BEGIN

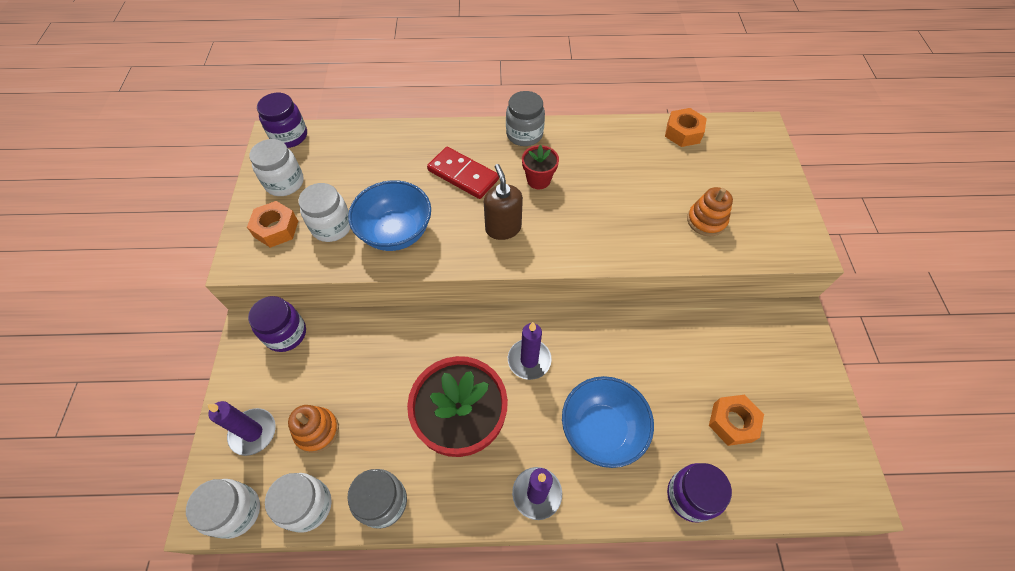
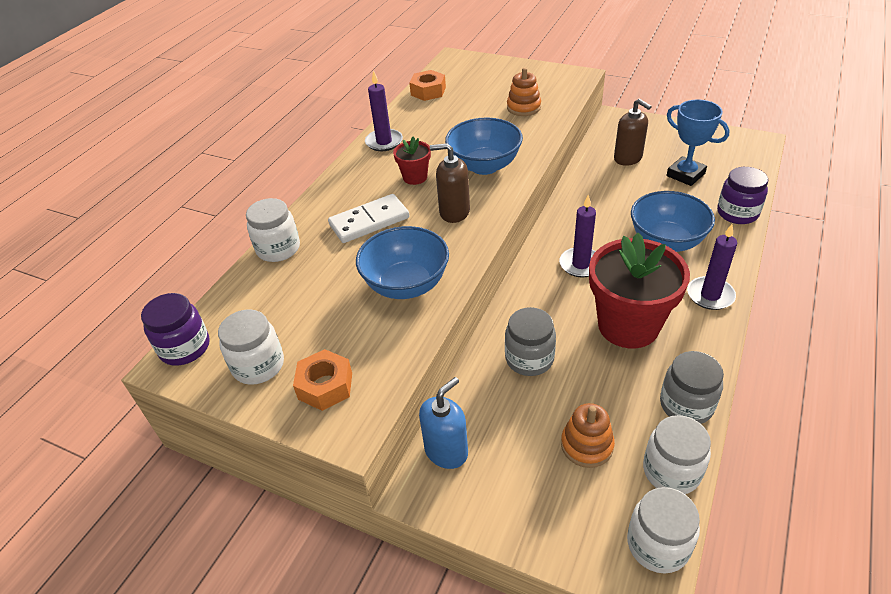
camera: 60 degrees left, 15 degrees down
purple candle [207,401,276,456] -> purple candle moved to [365,70,403,151]
purple jar [248,296,306,352] -> blue soap dispenser [419,377,468,469]
white jar [298,183,351,242] -> white jar moved to [246,198,300,262]
red domino [427,147,499,199] -> white domino [328,194,409,243]
grey jar [506,91,545,146] -> grey jar moved to [505,307,556,376]
orange nut [709,395,764,446] -> blue trophy [667,99,730,186]
none -> blue bowl [445,118,523,175]
none -> brown soap dispenser [614,99,652,166]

END

■ Exercise description: A faithful, word-for-word copy of the data is needed; the pictures should not appear in it.

■ Exercise solution:
camera: 60 degrees left, 15 degrees down
purple candle [207,401,276,456] -> purple candle moved to [365,70,403,151]
purple jar [248,296,306,352] -> blue soap dispenser [419,377,468,469]
white jar [298,183,351,242] -> white jar moved to [246,198,300,262]
red domino [427,147,499,199] -> white domino [328,194,409,243]
grey jar [506,91,545,146] -> grey jar moved to [505,307,556,376]
orange nut [709,395,764,446] -> blue trophy [667,99,730,186]
none -> blue bowl [445,118,523,175]
none -> brown soap dispenser [614,99,652,166]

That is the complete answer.